WHAT IS NEEDED: Filter the entries below down to the lines that hold "brick".

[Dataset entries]
•••••

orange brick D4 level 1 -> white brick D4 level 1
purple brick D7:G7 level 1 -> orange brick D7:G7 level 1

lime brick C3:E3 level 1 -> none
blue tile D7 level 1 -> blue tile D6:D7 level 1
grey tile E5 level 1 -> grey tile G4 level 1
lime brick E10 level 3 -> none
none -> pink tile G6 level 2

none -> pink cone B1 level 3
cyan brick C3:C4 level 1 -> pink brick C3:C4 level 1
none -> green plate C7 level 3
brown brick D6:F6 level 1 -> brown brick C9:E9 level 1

•••••

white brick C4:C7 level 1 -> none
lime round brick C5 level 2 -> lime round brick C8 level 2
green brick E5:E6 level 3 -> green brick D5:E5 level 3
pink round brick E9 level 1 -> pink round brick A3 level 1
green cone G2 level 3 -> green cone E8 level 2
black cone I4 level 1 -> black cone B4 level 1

•••••

RESPONSE AREA:
orange brick D4 level 1 -> white brick D4 level 1
purple brick D7:G7 level 1 -> orange brick D7:G7 level 1
lime brick C3:E3 level 1 -> none
lime brick E10 level 3 -> none
cyan brick C3:C4 level 1 -> pink brick C3:C4 level 1
brown brick D6:F6 level 1 -> brown brick C9:E9 level 1
white brick C4:C7 level 1 -> none
lime round brick C5 level 2 -> lime round brick C8 level 2
green brick E5:E6 level 3 -> green brick D5:E5 level 3
pink round brick E9 level 1 -> pink round brick A3 level 1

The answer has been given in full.